• _Problem_: In the data below, find each line carrying the string "degrees" and copy it out.

• _Information supplied_:
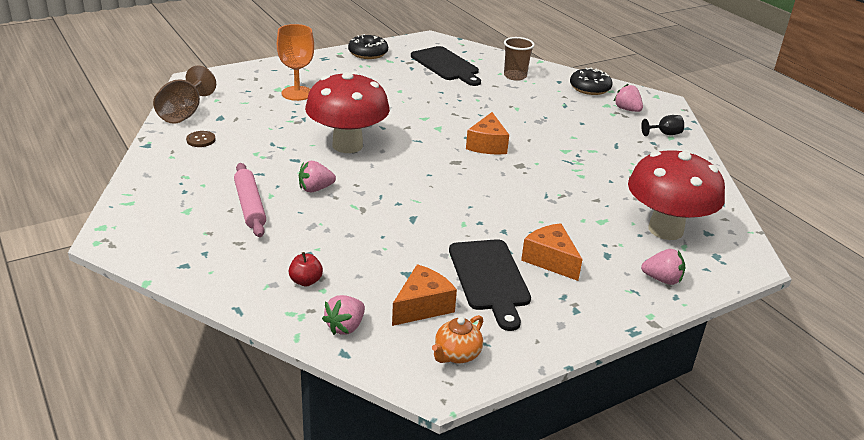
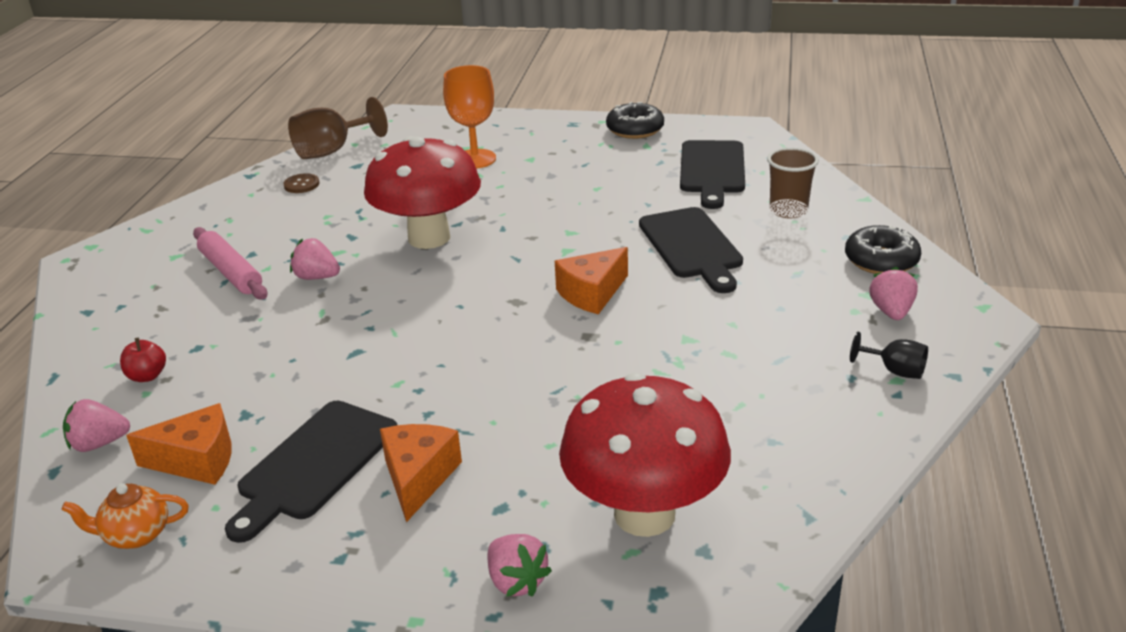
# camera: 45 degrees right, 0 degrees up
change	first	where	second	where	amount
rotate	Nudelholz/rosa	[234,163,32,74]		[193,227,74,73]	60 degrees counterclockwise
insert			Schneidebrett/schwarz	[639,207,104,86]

• _Result for this exercise_:
# camera: 45 degrees right, 0 degrees up
rotate	Nudelholz/rosa	[234,163,32,74]		[193,227,74,73]	60 degrees counterclockwise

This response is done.